Begin at the line with "R4: 4.7k (JP1/2, N3) -> 4.7k (GND, JP1/2)" and output every line through the end of the records, exactly as given. Omit pictures.

╭─ MATERIAL PROVIDED

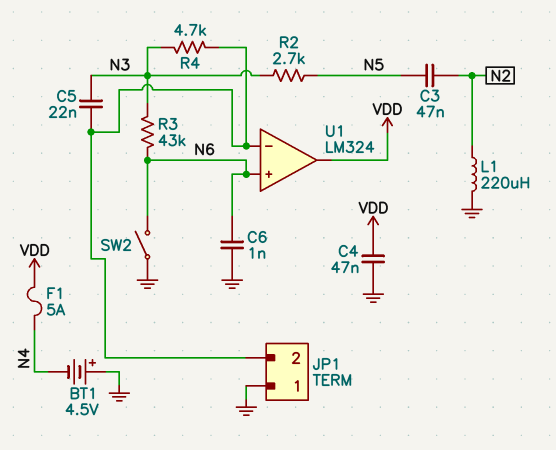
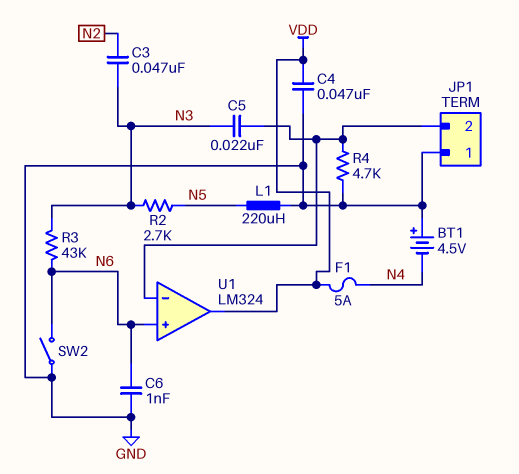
C3: 47nF (N2, N5) -> 47nF (N2, N3)
L1: 220uH (GND, N2) -> 220uH (GND, N5)
R4: 4.7k (JP1/2, N3) -> 4.7k (GND, JP1/2)

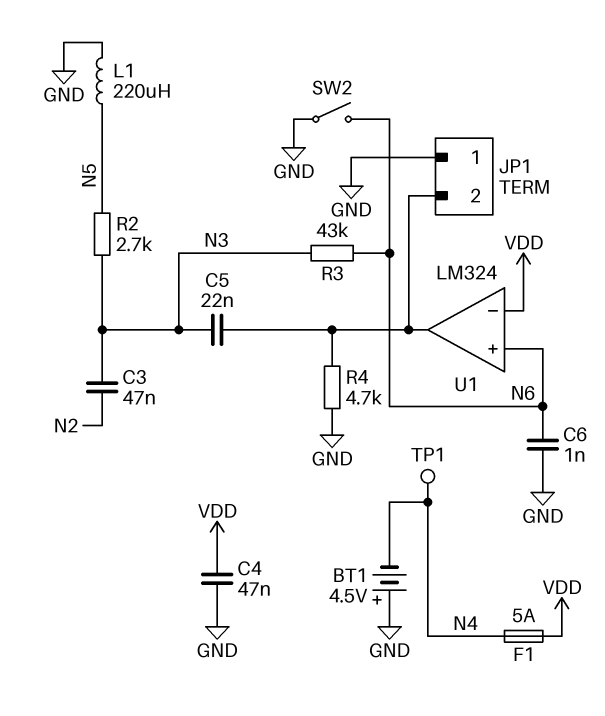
TP1: none -> test point (N4)
U1 pin in-: JP1/2 -> VDD
U1 pin out: VDD -> JP1/2

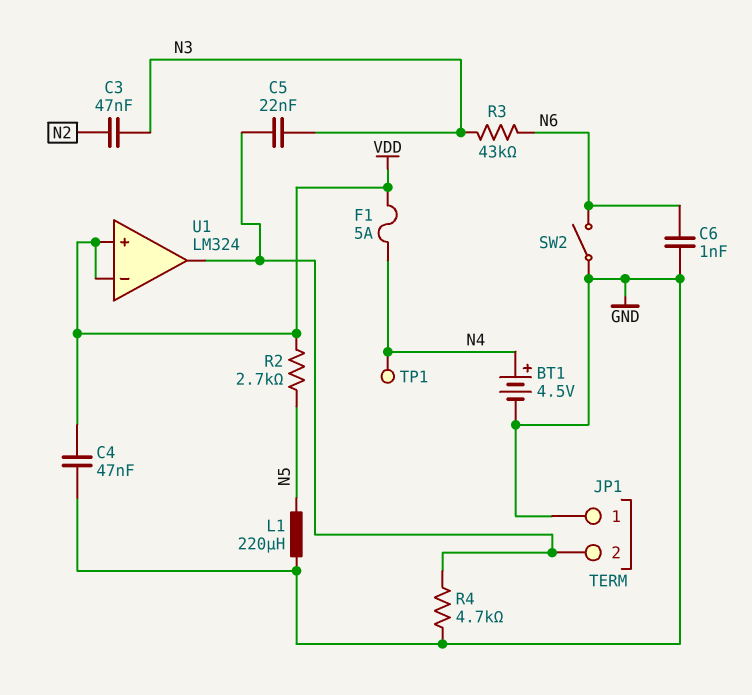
BT1: 4.5V (plus GND, minus N4) -> 4.5V (plus N4, minus GND)
R2: 2.7k (N3, N5) -> 2.7k (N5, VDD)
U1 pin in+: N6 -> VDD

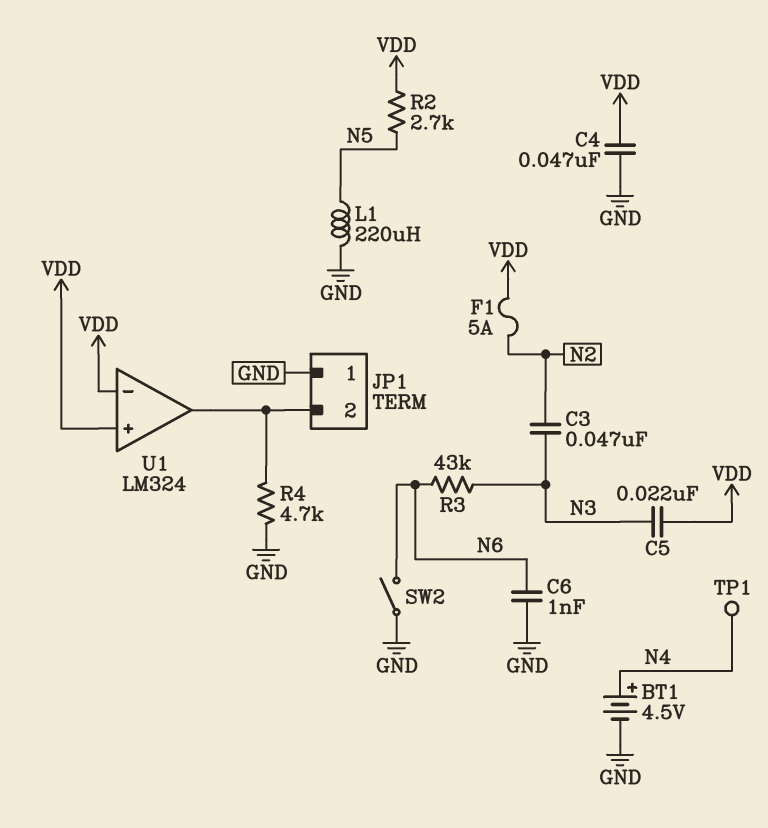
C5: 22nF (JP1/2, N3) -> 22nF (N3, VDD)
F1: 5A (N4, VDD) -> 5A (N2, VDD)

╰─

EXPECTED ANSWER:
R4: 4.7k (JP1/2, N3) -> 4.7k (GND, JP1/2)

TP1: none -> test point (N4)
U1 pin in-: JP1/2 -> VDD
U1 pin out: VDD -> JP1/2

BT1: 4.5V (plus GND, minus N4) -> 4.5V (plus N4, minus GND)
R2: 2.7k (N3, N5) -> 2.7k (N5, VDD)
U1 pin in+: N6 -> VDD

C5: 22nF (JP1/2, N3) -> 22nF (N3, VDD)
F1: 5A (N4, VDD) -> 5A (N2, VDD)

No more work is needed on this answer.